• YOUR GOAL
Leave out the pictures and restate every entry word for word.
- Opening Delimiter -
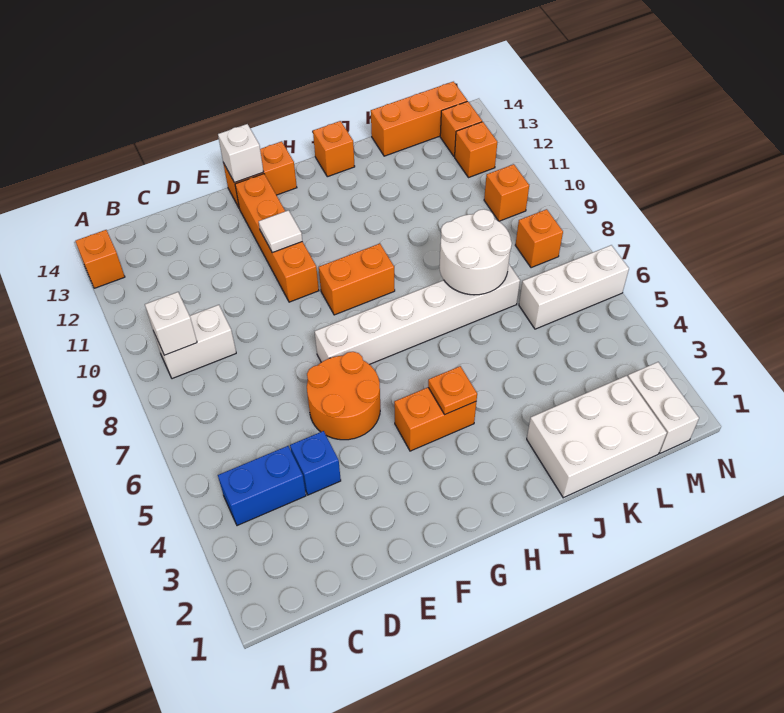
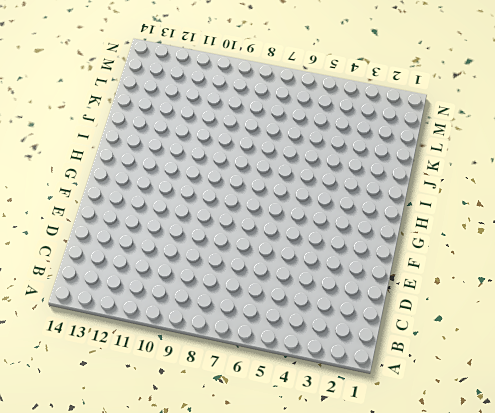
none -> orange brick A13 level 1
none -> blue brick B4:C4 level 1
none -> white brick B9:C9 level 1

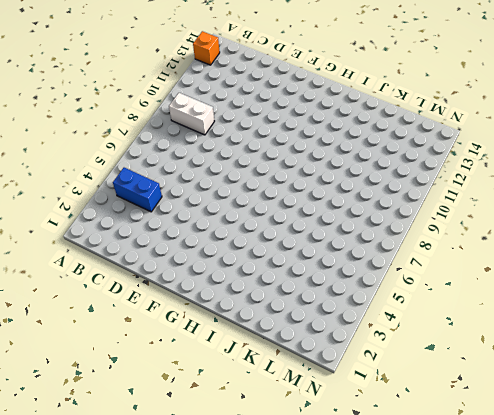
none -> blue brick D4 level 1
none -> orange round brick E5:F6 level 1
none -> white brick F7:K7 level 1

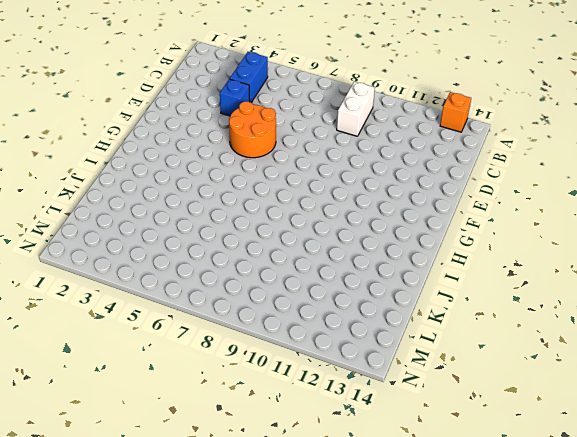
none -> white brick F7:K7 level 1
none -> orange brick F10:F13 level 1
none -> orange brick F14:G14 level 1

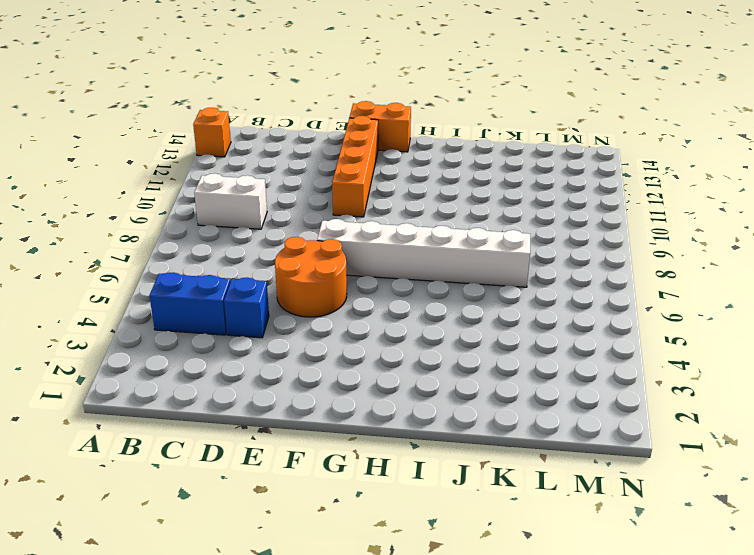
none -> orange brick G4:H4 level 1
none -> orange brick G9:H9 level 1
none -> orange brick I14 level 1

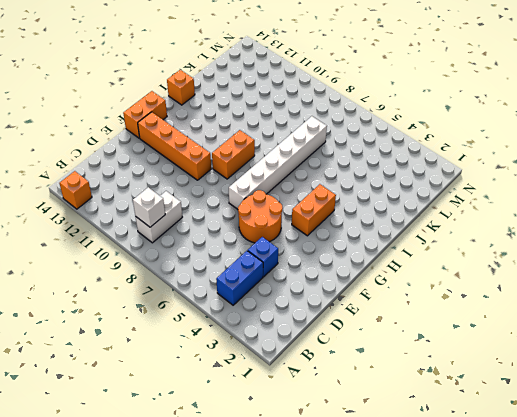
none -> white brick J1:L2 level 1
none -> orange brick K14:M14 level 1
none -> white brick L6:N6 level 1

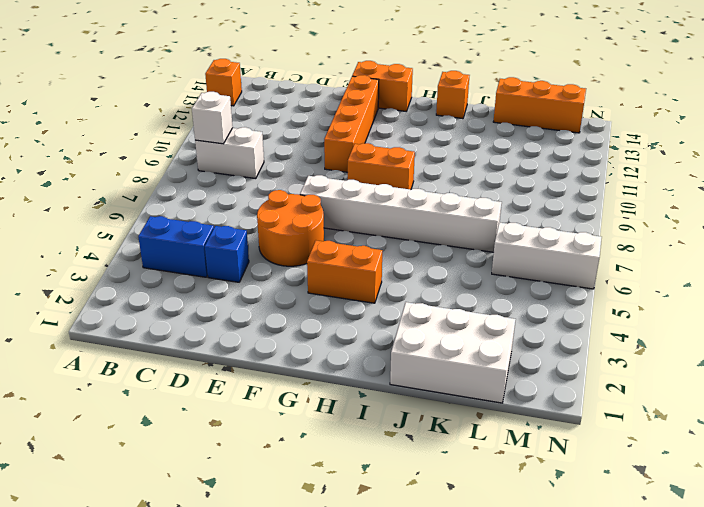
none -> white brick M1:M2 level 1
none -> orange brick M8 level 1
none -> orange brick M10 level 1

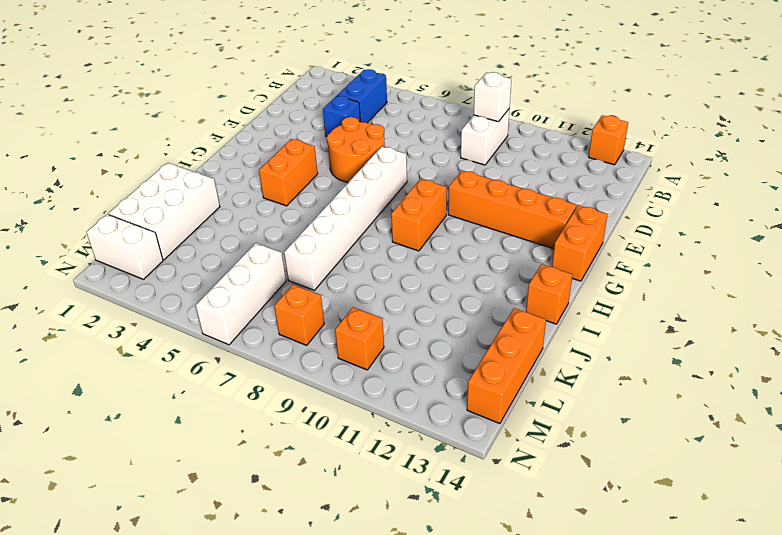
none -> orange brick M12 level 1
none -> orange brick M13 level 1
none -> white tile F11 level 2

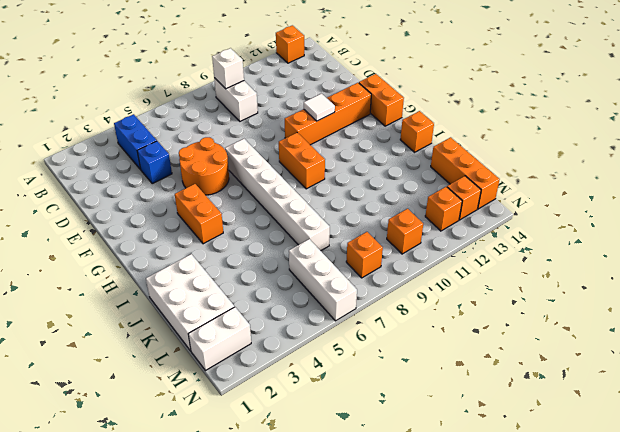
none -> white brick F14 level 2
none -> orange plate H4 level 2
none -> white round brick J7:K8 level 2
- Closing Delimiter -
• SOLUTION BELOW
none -> orange brick A13 level 1
none -> blue brick B4:C4 level 1
none -> white brick B9:C9 level 1

none -> blue brick D4 level 1
none -> orange round brick E5:F6 level 1
none -> white brick F7:K7 level 1

none -> white brick F7:K7 level 1
none -> orange brick F10:F13 level 1
none -> orange brick F14:G14 level 1

none -> orange brick G4:H4 level 1
none -> orange brick G9:H9 level 1
none -> orange brick I14 level 1

none -> white brick J1:L2 level 1
none -> orange brick K14:M14 level 1
none -> white brick L6:N6 level 1

none -> white brick M1:M2 level 1
none -> orange brick M8 level 1
none -> orange brick M10 level 1

none -> orange brick M12 level 1
none -> orange brick M13 level 1
none -> white tile F11 level 2

none -> white brick F14 level 2
none -> orange plate H4 level 2
none -> white round brick J7:K8 level 2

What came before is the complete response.